Data excerpts

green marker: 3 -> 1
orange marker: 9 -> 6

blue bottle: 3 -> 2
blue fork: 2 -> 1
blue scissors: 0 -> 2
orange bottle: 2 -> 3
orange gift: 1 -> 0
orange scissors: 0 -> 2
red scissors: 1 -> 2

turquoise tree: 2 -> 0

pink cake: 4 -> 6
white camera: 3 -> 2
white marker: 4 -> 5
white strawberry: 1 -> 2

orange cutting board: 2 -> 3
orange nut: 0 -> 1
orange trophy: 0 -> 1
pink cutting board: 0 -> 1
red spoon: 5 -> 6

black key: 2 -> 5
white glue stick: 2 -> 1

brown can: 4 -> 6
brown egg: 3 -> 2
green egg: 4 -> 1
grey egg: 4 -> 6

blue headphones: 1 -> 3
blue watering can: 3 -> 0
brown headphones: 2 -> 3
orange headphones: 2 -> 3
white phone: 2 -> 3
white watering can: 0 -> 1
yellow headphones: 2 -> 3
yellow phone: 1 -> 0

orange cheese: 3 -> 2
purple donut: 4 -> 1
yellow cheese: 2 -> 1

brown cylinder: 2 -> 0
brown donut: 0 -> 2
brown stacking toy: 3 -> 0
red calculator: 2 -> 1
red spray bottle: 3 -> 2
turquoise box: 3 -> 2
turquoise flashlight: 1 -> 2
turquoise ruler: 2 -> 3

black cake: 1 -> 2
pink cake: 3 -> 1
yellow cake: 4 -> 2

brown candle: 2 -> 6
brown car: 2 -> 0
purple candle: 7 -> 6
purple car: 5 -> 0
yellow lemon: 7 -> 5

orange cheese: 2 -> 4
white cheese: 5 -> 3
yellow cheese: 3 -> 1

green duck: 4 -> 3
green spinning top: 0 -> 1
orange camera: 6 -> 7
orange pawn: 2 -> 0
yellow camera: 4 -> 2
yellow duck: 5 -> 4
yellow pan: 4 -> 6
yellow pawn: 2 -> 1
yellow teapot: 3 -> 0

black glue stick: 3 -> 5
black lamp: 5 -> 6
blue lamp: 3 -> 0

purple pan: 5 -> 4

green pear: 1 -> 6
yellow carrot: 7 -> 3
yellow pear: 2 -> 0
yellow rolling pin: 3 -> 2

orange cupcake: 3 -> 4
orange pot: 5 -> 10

[YOUR OBJECTIVE]: Take each line above that contains "brown" and copy it out.

[WRITTEN ANSWER]:
brown can: 4 -> 6
brown egg: 3 -> 2
brown headphones: 2 -> 3
brown cylinder: 2 -> 0
brown donut: 0 -> 2
brown stacking toy: 3 -> 0
brown candle: 2 -> 6
brown car: 2 -> 0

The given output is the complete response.